__What the exercise asks__: Return the run of lines below that opens with the line containing "C101: 100nF (GND, n6) -> 100nF (+9V, GND)" and closes with the line containing "R104: none -> 1.5k (GND, n7)", keeping each one exact.

__Records supplied__:
"""

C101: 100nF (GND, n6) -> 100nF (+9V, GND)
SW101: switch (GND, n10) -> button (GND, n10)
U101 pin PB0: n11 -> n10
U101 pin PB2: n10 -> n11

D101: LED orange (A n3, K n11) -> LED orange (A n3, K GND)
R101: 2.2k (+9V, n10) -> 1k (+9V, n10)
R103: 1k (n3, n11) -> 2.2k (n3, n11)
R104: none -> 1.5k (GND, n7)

"""
"""

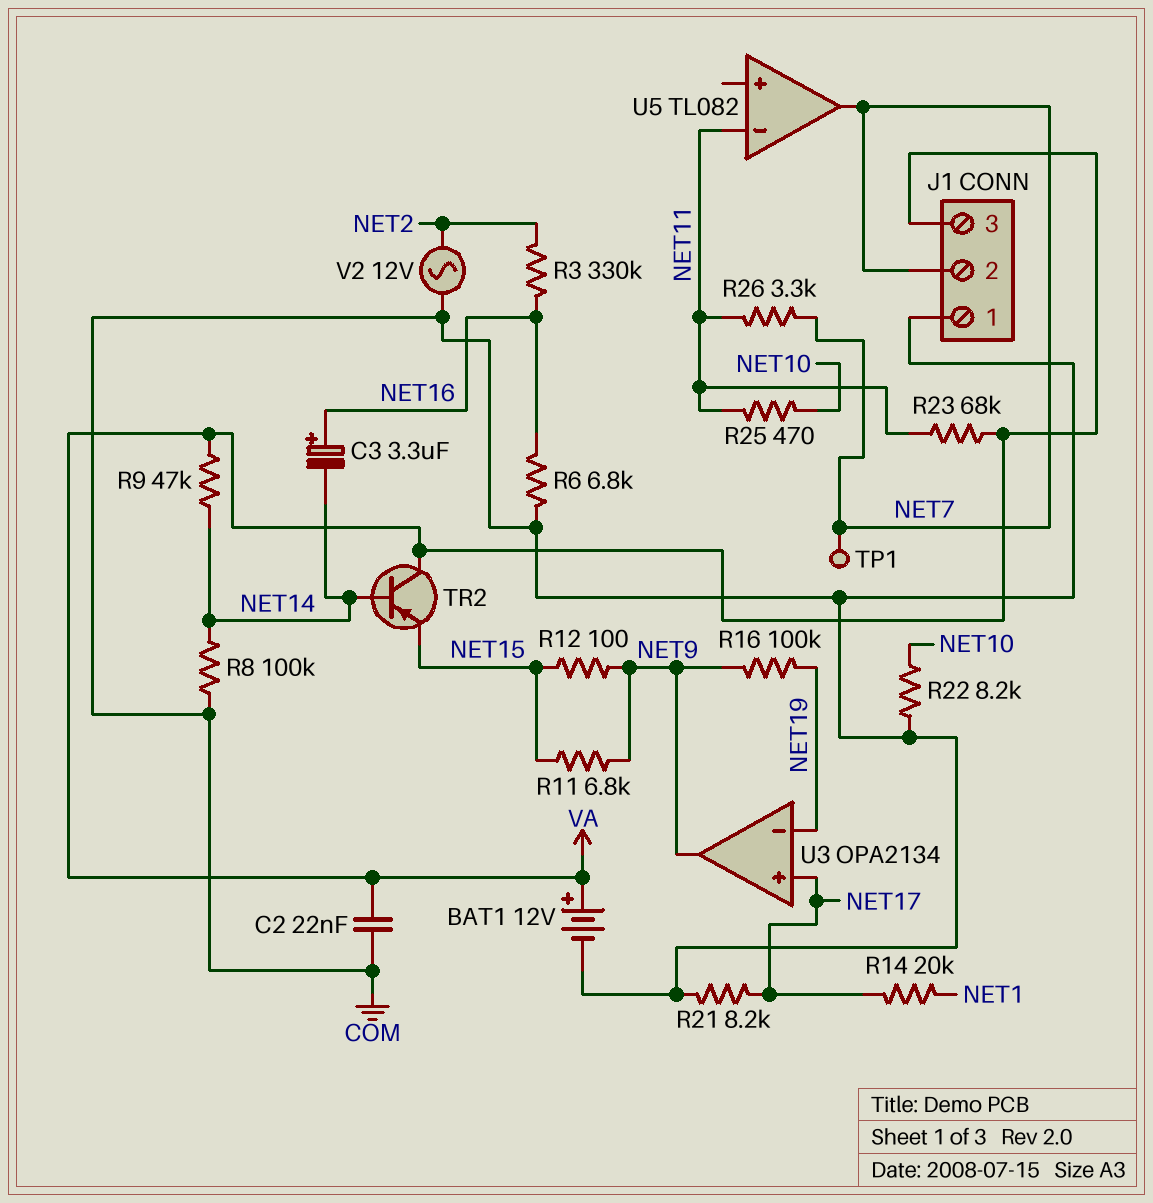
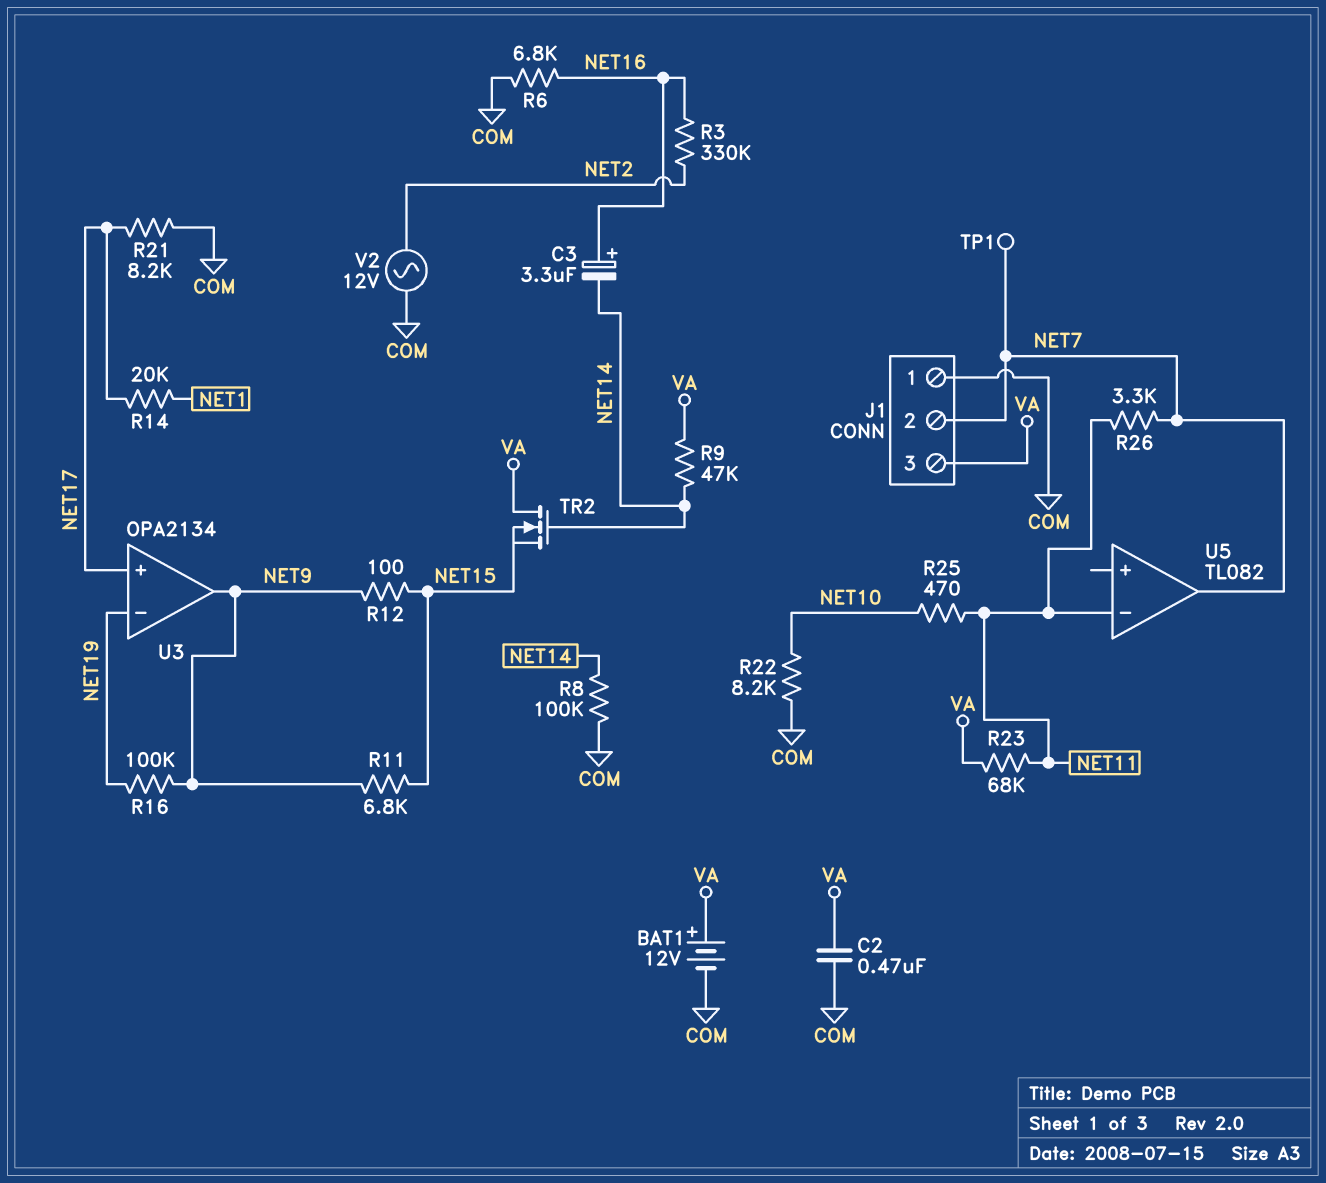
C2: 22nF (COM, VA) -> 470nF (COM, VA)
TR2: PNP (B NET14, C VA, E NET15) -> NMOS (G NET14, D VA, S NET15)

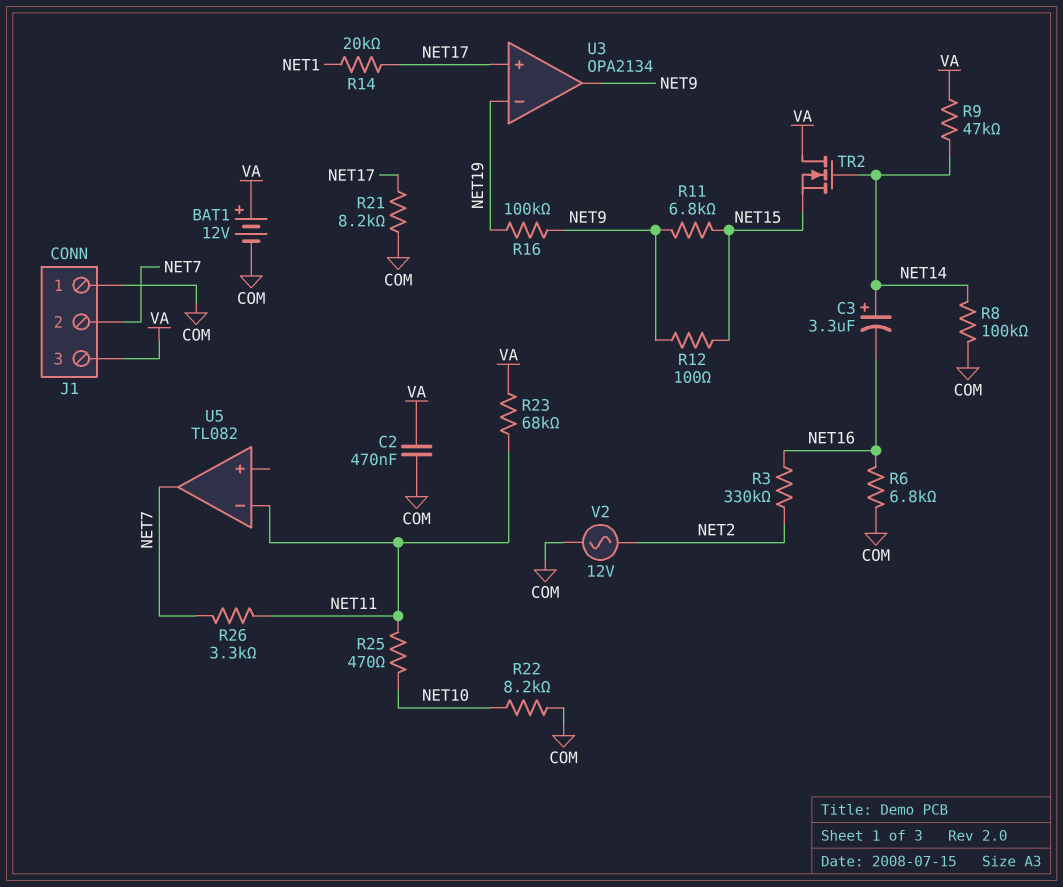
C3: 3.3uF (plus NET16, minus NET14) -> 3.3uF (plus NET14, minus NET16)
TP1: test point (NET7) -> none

"""

__Task answer__:
C101: 100nF (GND, n6) -> 100nF (+9V, GND)
SW101: switch (GND, n10) -> button (GND, n10)
U101 pin PB0: n11 -> n10
U101 pin PB2: n10 -> n11

D101: LED orange (A n3, K n11) -> LED orange (A n3, K GND)
R101: 2.2k (+9V, n10) -> 1k (+9V, n10)
R103: 1k (n3, n11) -> 2.2k (n3, n11)
R104: none -> 1.5k (GND, n7)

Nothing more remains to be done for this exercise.